## TASK GOAL
Each line below that contains "COIL" should be counted; give the total alone.

## RECORDS
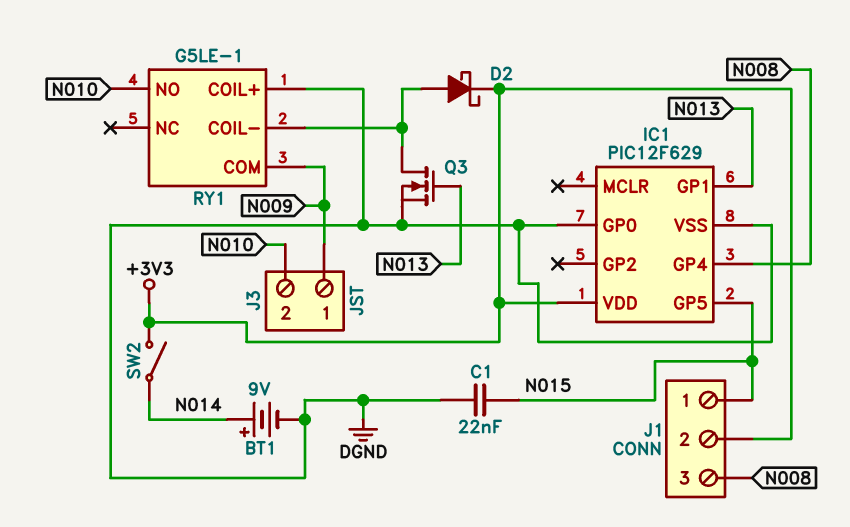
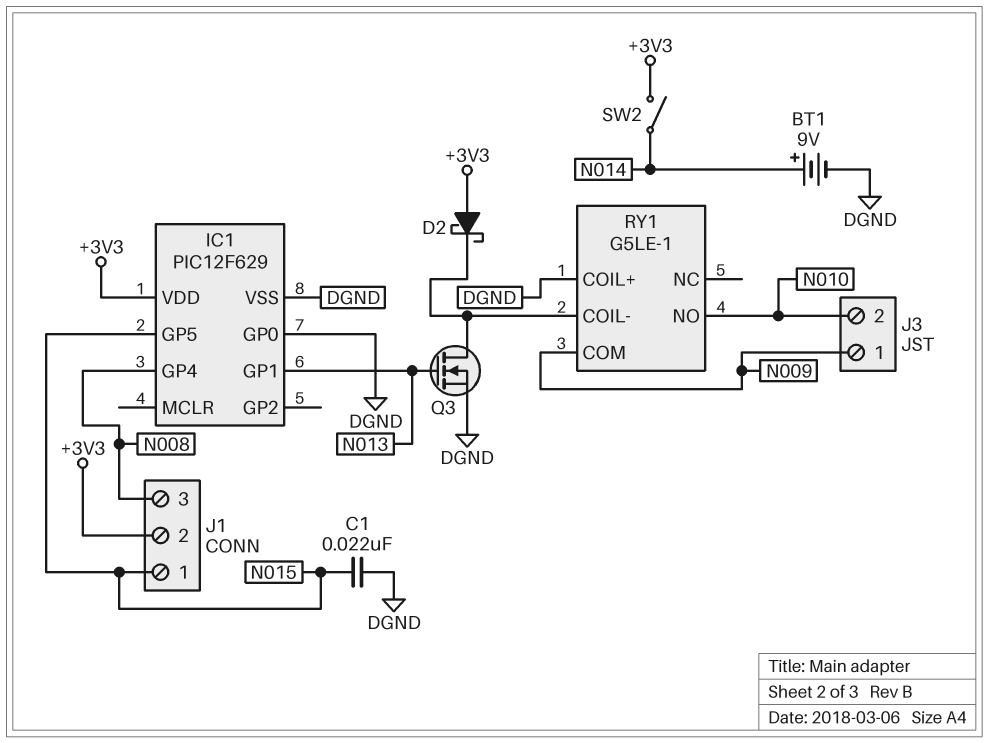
D2: schottky (A RY1/COIL-, K +3V3) -> schottky (A +3V3, K RY1/COIL-)

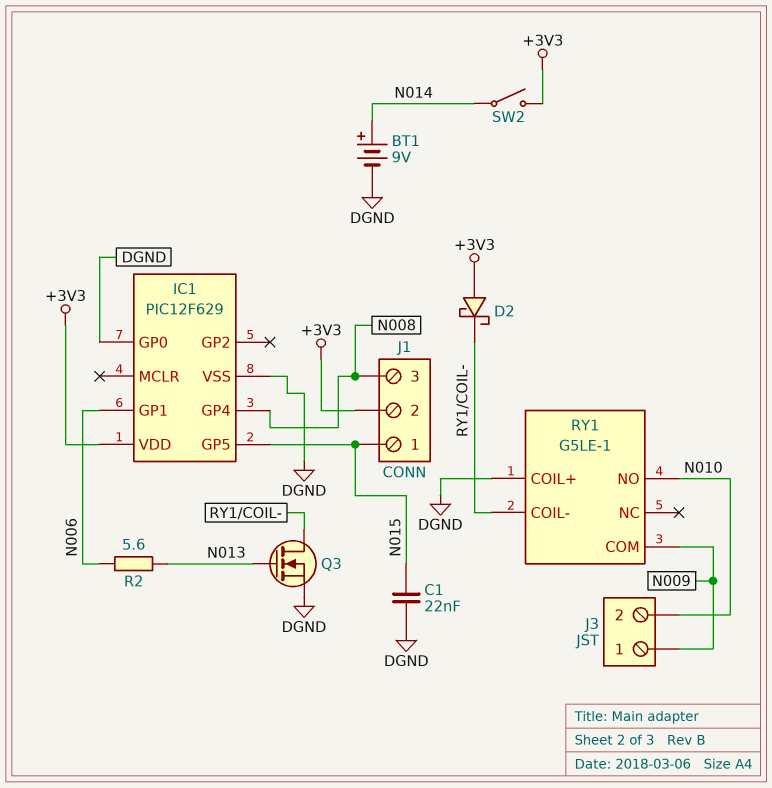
IC1 pin GP1: N013 -> N006
R2: none -> 5.6 (N006, N013)

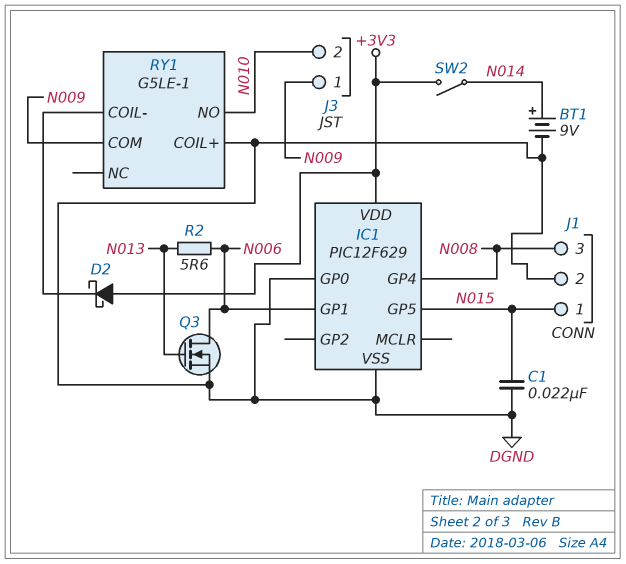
J1 pin 2: +3V3 -> DGND
Q3: NMOS (G N013, D RY1/COIL-, S DGND) -> NMOS (G N013, D N006, S DGND)

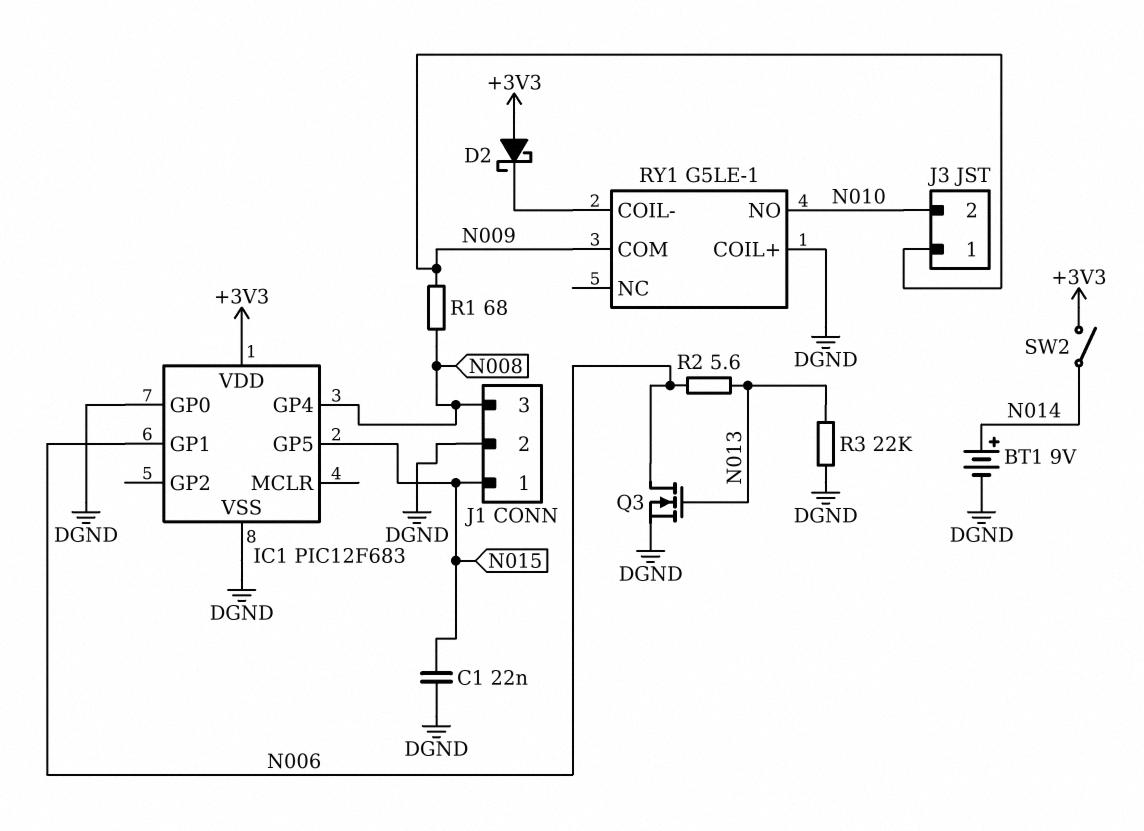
IC1: PIC12F629 -> PIC12F683
R1: none -> 68 (N008, N009)
R3: none -> 22k (DGND, N013)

## RESULT OF THE TASK
2